*** Opening MATERIAL PROVIDED ***

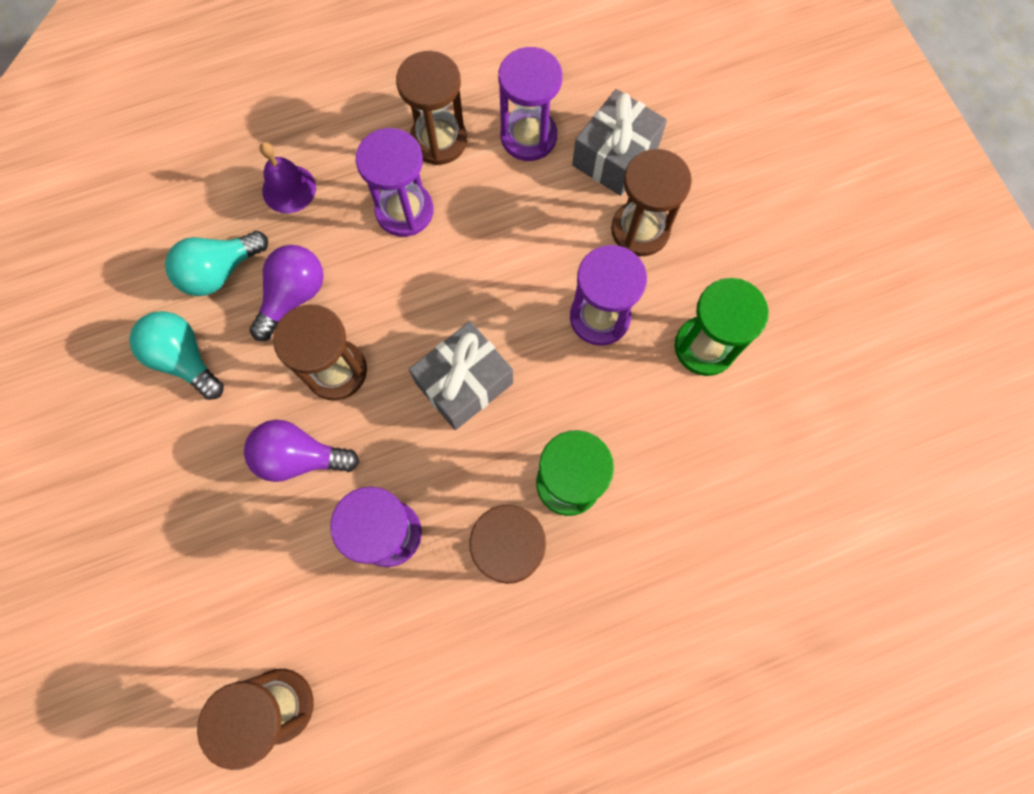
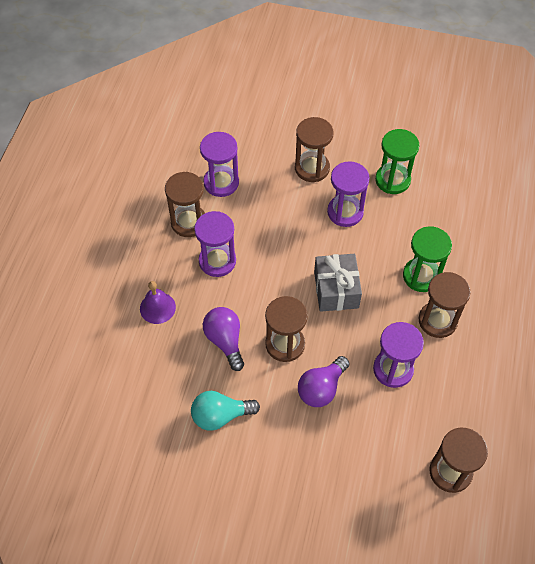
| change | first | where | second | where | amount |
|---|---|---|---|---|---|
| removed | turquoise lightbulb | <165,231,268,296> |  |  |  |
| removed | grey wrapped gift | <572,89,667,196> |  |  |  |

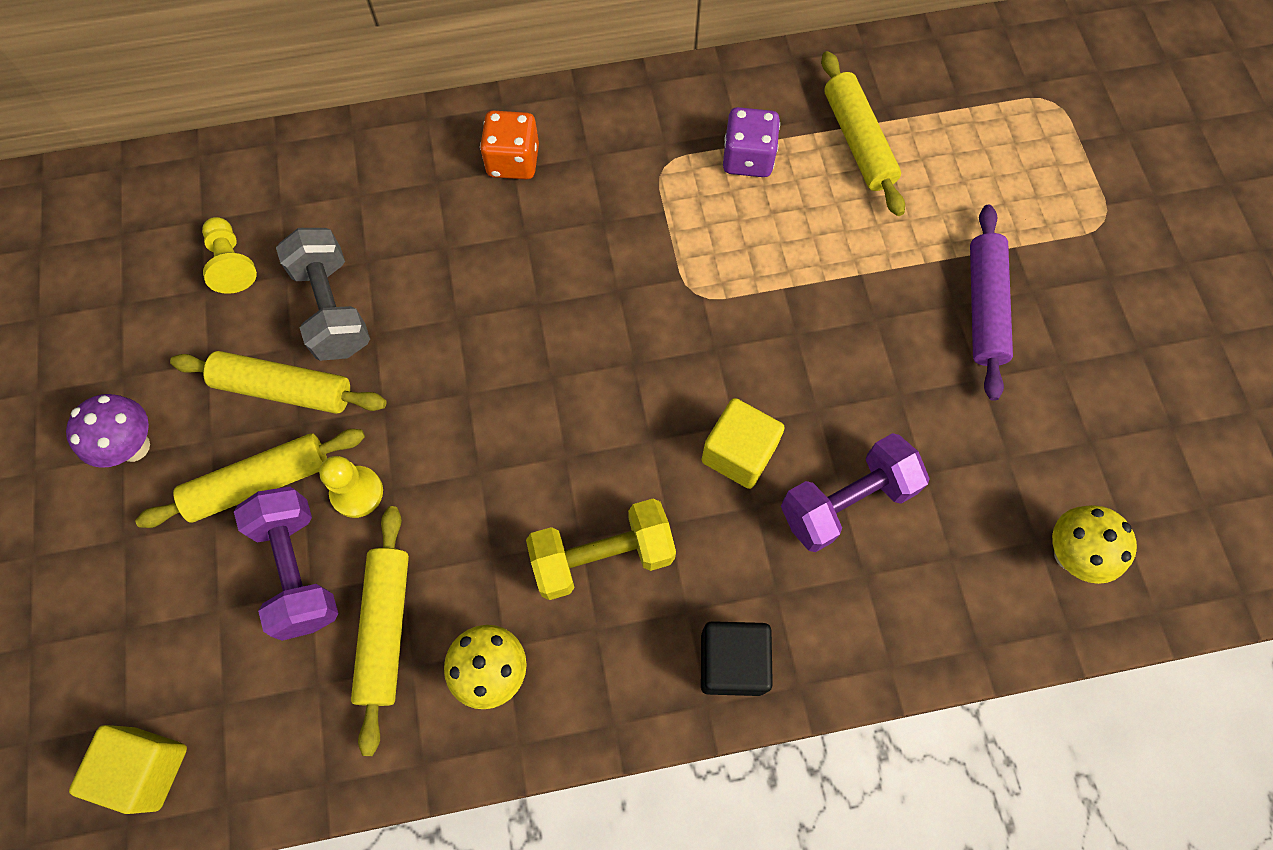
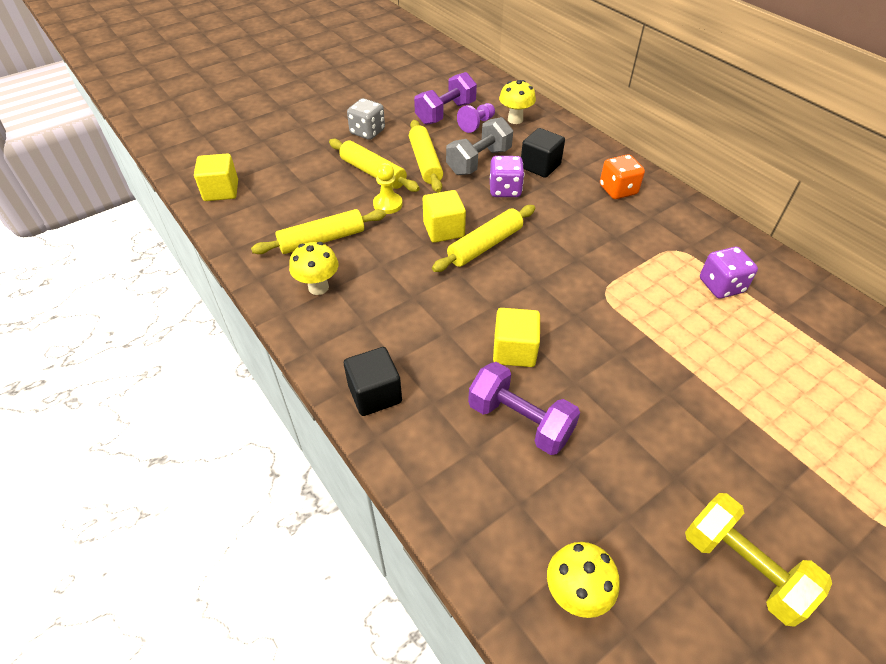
| change | first | where | second | where | amount |
|---|---|---|---|---|---|
| replaced | royal purple fungus | <66,394,150,468> | grey die | <347,98,385,140> |  |
| recoloured | yellow pawn | <202,217,257,294> | royal purple pawn | <457,103,495,133> |  |
| moved | royal purple dumbbell | <234,487,339,641> |  | <414,72,477,125> |  |
| moved | yellow dumbbell | <526,498,676,600> |  | <685,493,832,627> |  |
| moved | yellow pastry roller | <821,51,905,216> |  | <432,205,535,272> |  |
| removed | royal purple pastry roller | <970,205,1013,401> |  |  |  |
| added |  |  | yellow block | <423,190,466,243> |  |
| added |  |  | royal purple die | <490,156,524,197> |  |
| added |  |  | yellow fungus | <499,80,536,124> |  |
| added |  |  | jet-black block | <521,128,565,178> |  |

*** Closing MATERIAL PROVIDED ***

* _WHAT TO PRODUCE_
Repeat the data above in full and exactly. Omit every image.

* _EXERCISE RESULT_
| change | first | where | second | where | amount |
|---|---|---|---|---|---|
| removed | turquoise lightbulb | <165,231,268,296> |  |  |  |
| removed | grey wrapped gift | <572,89,667,196> |  |  |  |

| change | first | where | second | where | amount |
|---|---|---|---|---|---|
| replaced | royal purple fungus | <66,394,150,468> | grey die | <347,98,385,140> |  |
| recoloured | yellow pawn | <202,217,257,294> | royal purple pawn | <457,103,495,133> |  |
| moved | royal purple dumbbell | <234,487,339,641> |  | <414,72,477,125> |  |
| moved | yellow dumbbell | <526,498,676,600> |  | <685,493,832,627> |  |
| moved | yellow pastry roller | <821,51,905,216> |  | <432,205,535,272> |  |
| removed | royal purple pastry roller | <970,205,1013,401> |  |  |  |
| added |  |  | yellow block | <423,190,466,243> |  |
| added |  |  | royal purple die | <490,156,524,197> |  |
| added |  |  | yellow fungus | <499,80,536,124> |  |
| added |  |  | jet-black block | <521,128,565,178> |  |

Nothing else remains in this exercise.